(Exercise aim) Pictures do not belong in the output. Reproduce exactly the lines from the start of the records through the line with "camera: 15 degrees left, 0 degrees up".

Scene difference descriptions:

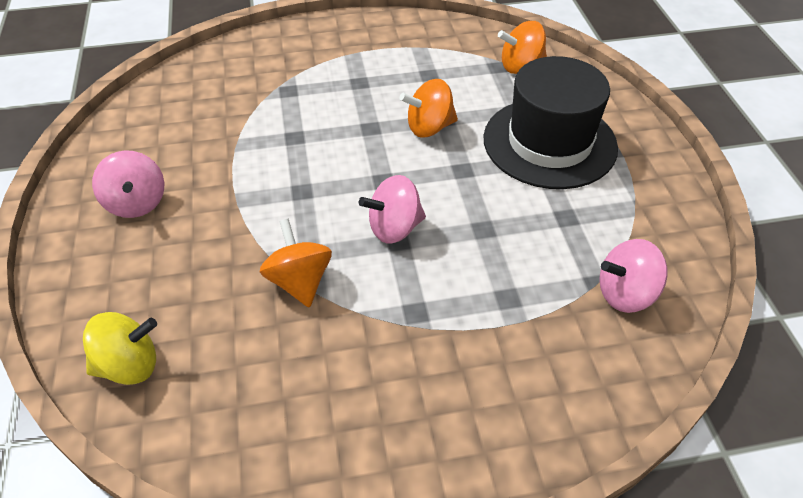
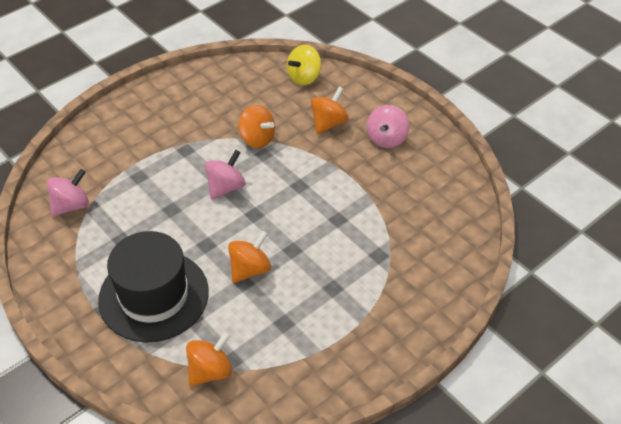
camera: 150 degrees right, 0 degrees up
(136, 203) = (386, 138): pink spinning top -> pink spinning top turned 105 degrees counterclockwise
(181, 260) = (329, 123): none -> orange spinning top

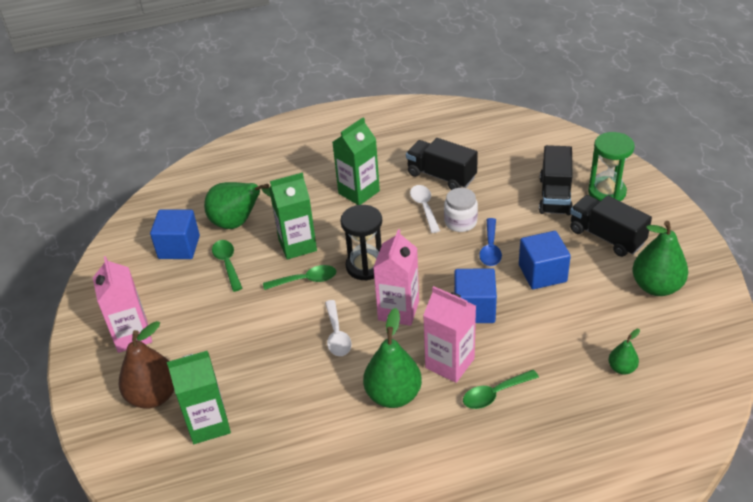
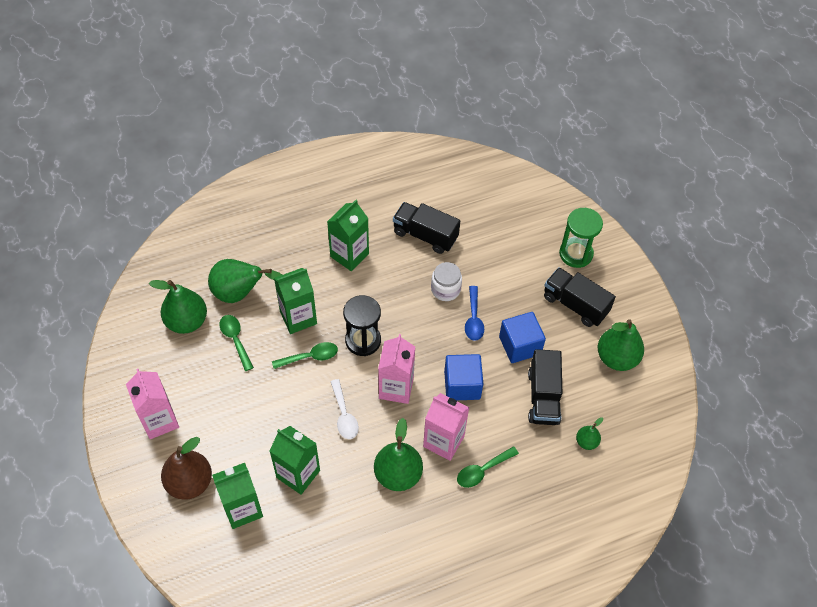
camera: 10 degrees left, 15 degrees up
(179, 247) = (187, 321): blue cube -> green pear
(277, 391) = (298, 474): none -> green carton
(424, 207) = (412, 272): white spoon -> none
(555, 196) = (529, 258): black truck -> black truck (543, 397)

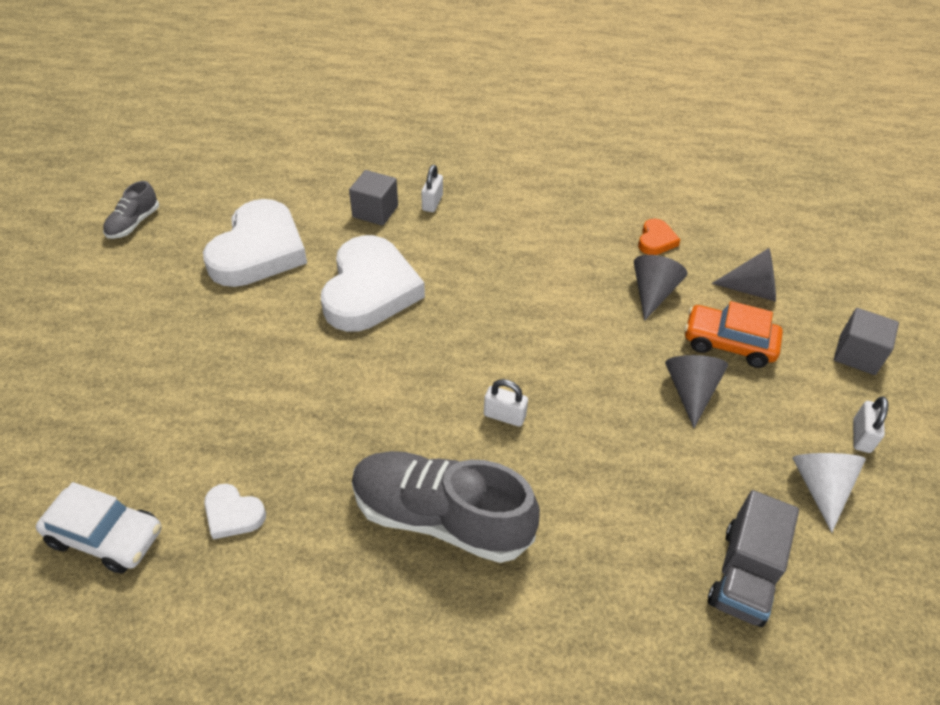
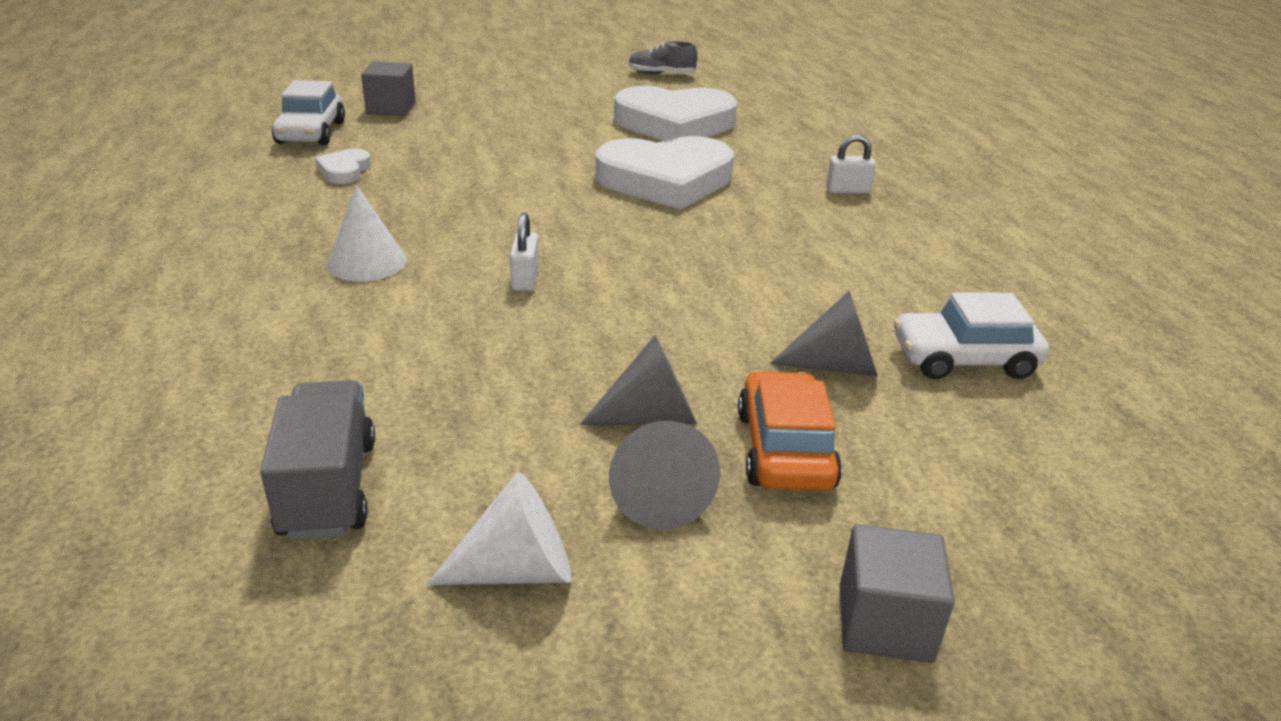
camera: 70 degrees right, 15 degrees down
(375, 211) = (794, 163): grey cube -> grey cube (391, 108)
(440, 517) = (367, 262): grey shoe -> white cone
(656, 240) = (963, 359): orange heart -> white car
(744, 574) = (328, 488): grey truck -> grey truck turned 75 degrees clockwise
(752, 290) = (944, 470): grey cone -> grey cone (658, 495)
(861, 436) = (663, 627): white padlock -> none

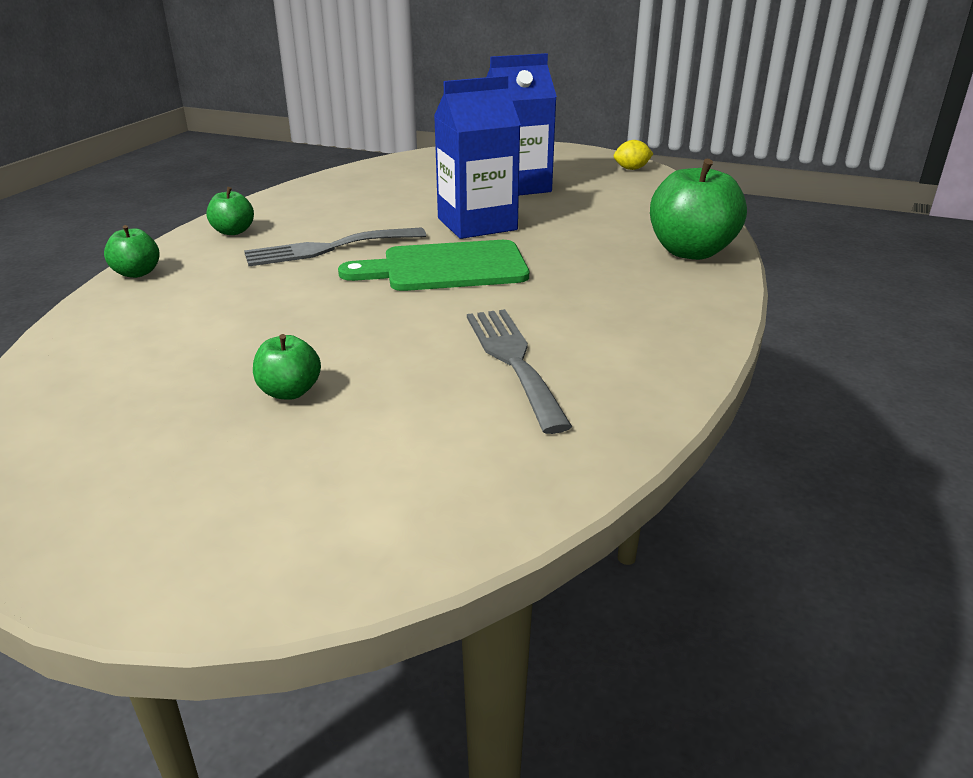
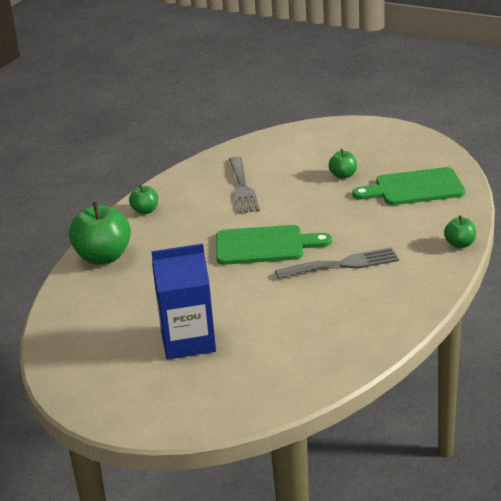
camera: 170 degrees left, 0 degrees up
(147, 363) = (414, 188): none -> green cutting board
(233, 231) = (416, 283): green apple -> green apple (145, 211)
(477, 224) = (235, 288): blue carton -> none
(631, 169) = (66, 370): yellow lemon -> none

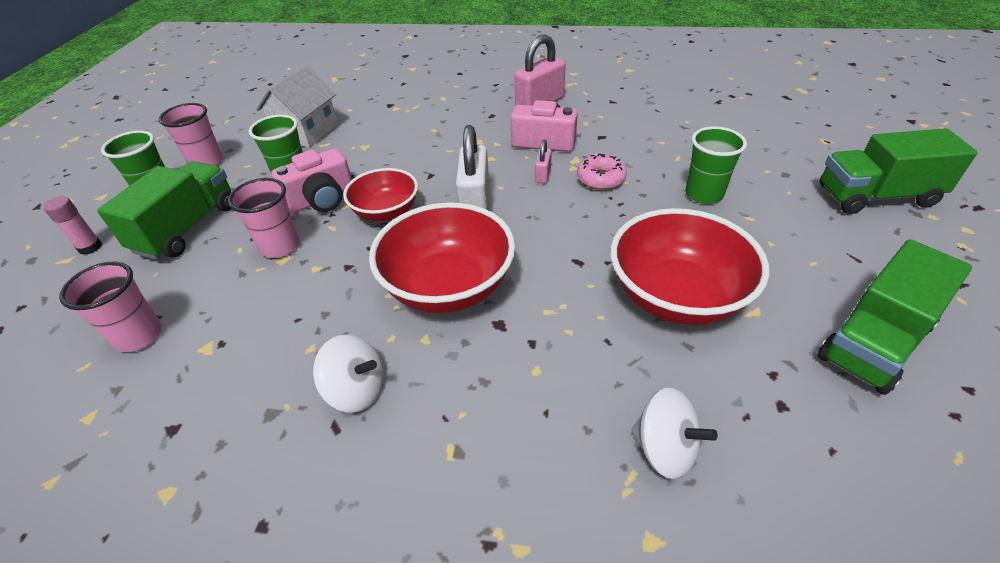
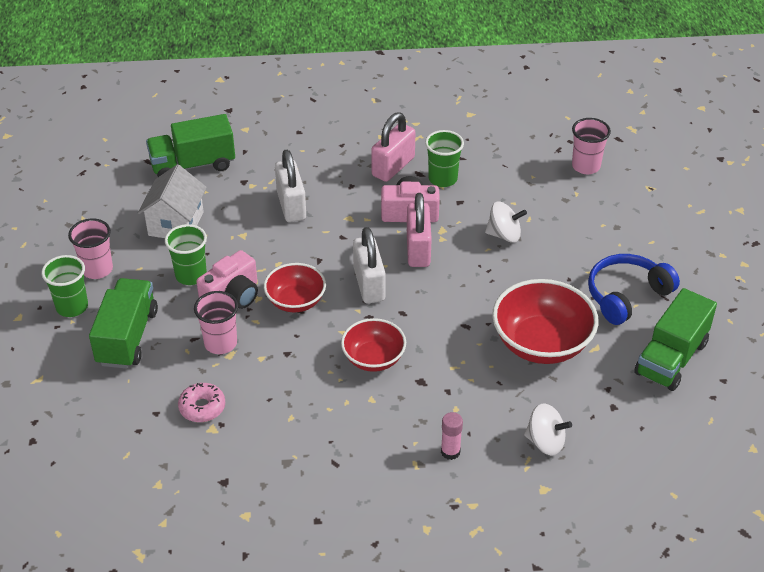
camera: 15 degrees left, 0 degrees up
(90, 247) = (51, 365): pink glue stick -> pink glue stick (450, 452)
(139, 336) = (153, 428): pink cup -> pink cup (586, 166)
(356, 390) = (338, 439): white spinning top -> white spinning top (504, 235)
(425, 126) = (291, 205): none -> white padlock
(448, 286) = (373, 358): red bowl -> red bowl, size x0.62
(543, 175) = (418, 249): pink padlock -> pink padlock, size x2.04
(600, 179) = (468, 248): pink donut -> pink donut (202, 407)
(704, 194) = (553, 254): green cup -> green cup (443, 179)
(800, 249) = (626, 295): none -> blue headphones
(876, 196) = (684, 241): green truck -> green truck (193, 165)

(The answer)
camera: 150 degrees right, 0 degrees up
(136, 203) = (386, 138): pink spinning top -> pink spinning top turned 105 degrees counterclockwise
(181, 260) = (329, 123): none -> orange spinning top

camera: 10 degrees left, 15 degrees up
(179, 247) = (187, 321): blue cube -> green pear
(277, 391) = (298, 474): none -> green carton
(424, 207) = (412, 272): white spoon -> none
(555, 196) = (529, 258): black truck -> black truck (543, 397)

camera: 70 degrees right, 15 degrees down
(375, 211) = (794, 163): grey cube -> grey cube (391, 108)
(440, 517) = (367, 262): grey shoe -> white cone
(656, 240) = (963, 359): orange heart -> white car
(744, 574) = (328, 488): grey truck -> grey truck turned 75 degrees clockwise
(752, 290) = (944, 470): grey cone -> grey cone (658, 495)
(861, 436) = (663, 627): white padlock -> none

camera: 170 degrees left, 0 degrees up
(147, 363) = (414, 188): none -> green cutting board
(233, 231) = (416, 283): green apple -> green apple (145, 211)
(477, 224) = (235, 288): blue carton -> none
(631, 169) = (66, 370): yellow lemon -> none

camera: 15 degrees left, 0 degrees up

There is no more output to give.